Lines before the one containing "purple egg [221,243,245,264]" are to be left out; that line and all after it, through the end of the material below, are to be written out exactly.
▬▬▬▬▬▬
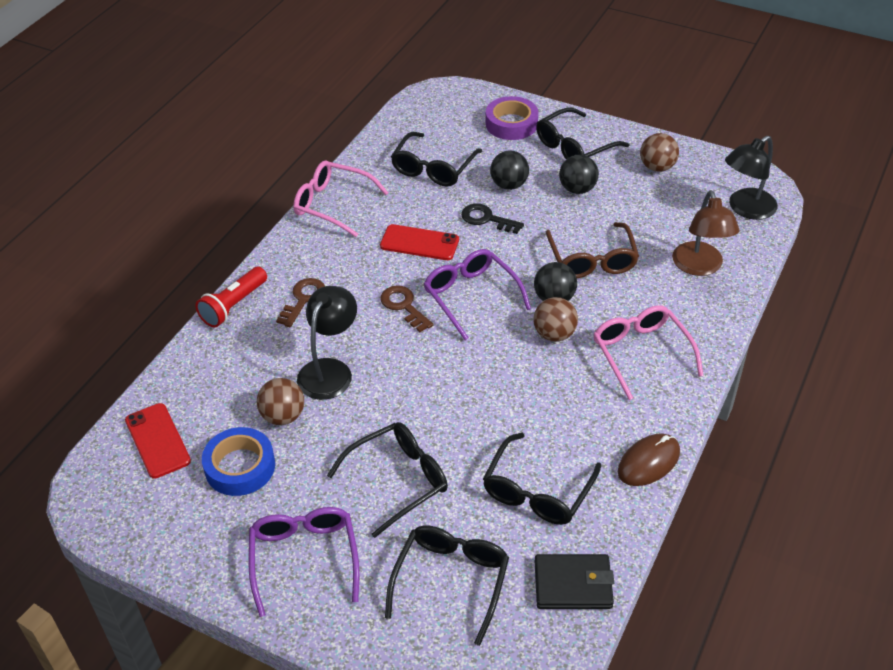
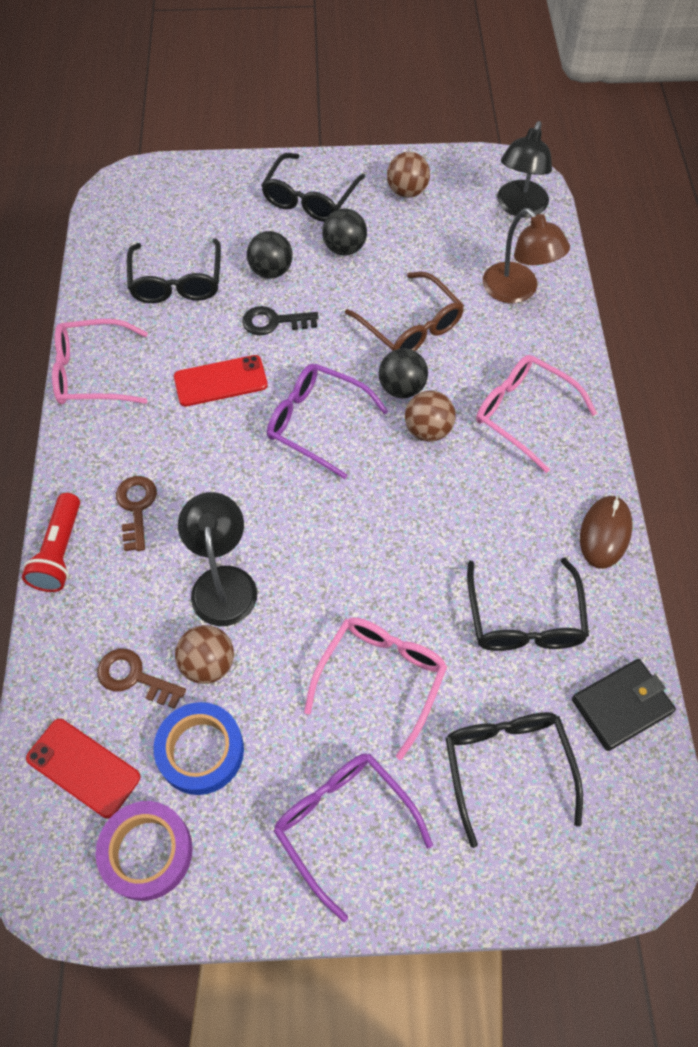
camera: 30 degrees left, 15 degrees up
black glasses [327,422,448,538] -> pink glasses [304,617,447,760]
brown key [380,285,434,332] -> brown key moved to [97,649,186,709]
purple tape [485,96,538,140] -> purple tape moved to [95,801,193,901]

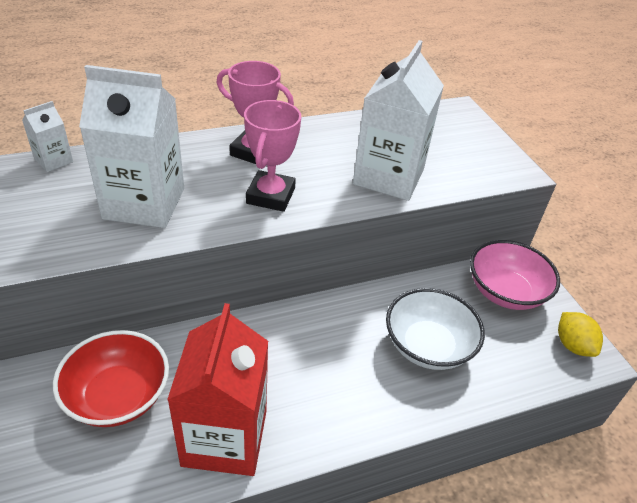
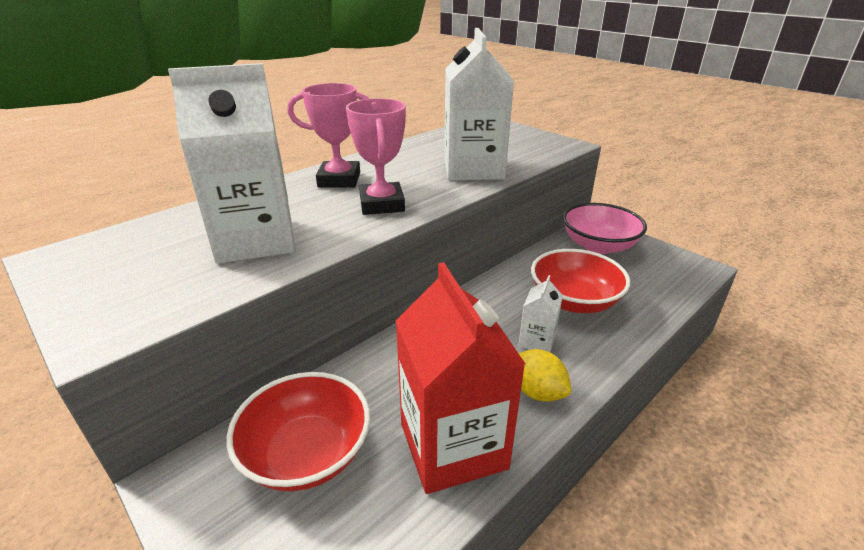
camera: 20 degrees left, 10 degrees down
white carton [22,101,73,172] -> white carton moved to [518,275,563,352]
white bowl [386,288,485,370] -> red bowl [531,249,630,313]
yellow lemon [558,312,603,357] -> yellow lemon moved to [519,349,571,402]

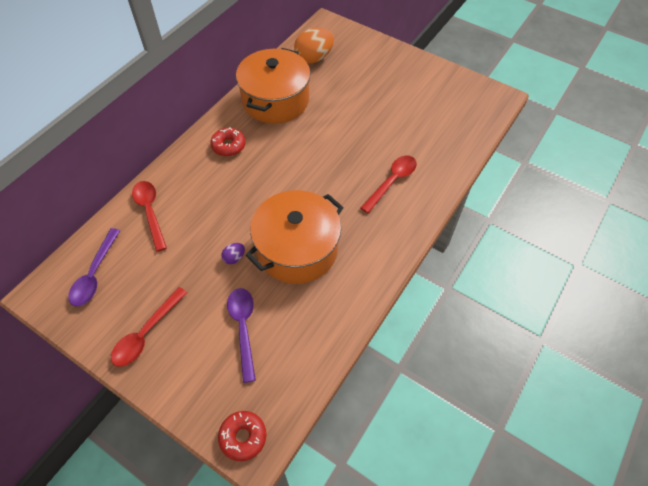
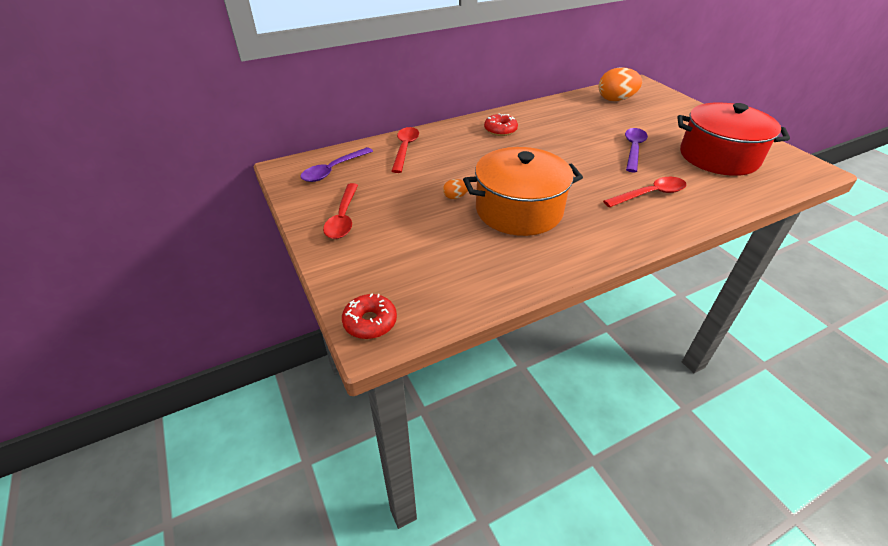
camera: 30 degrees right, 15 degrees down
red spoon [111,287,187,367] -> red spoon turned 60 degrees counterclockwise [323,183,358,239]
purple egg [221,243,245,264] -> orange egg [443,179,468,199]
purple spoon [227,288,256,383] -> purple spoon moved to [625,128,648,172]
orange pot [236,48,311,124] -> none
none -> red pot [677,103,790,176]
▬▬▬▬▬▬
Response area
purple egg [221,243,245,264] -> orange egg [443,179,468,199]
purple spoon [227,288,256,383] -> purple spoon moved to [625,128,648,172]
orange pot [236,48,311,124] -> none
none -> red pot [677,103,790,176]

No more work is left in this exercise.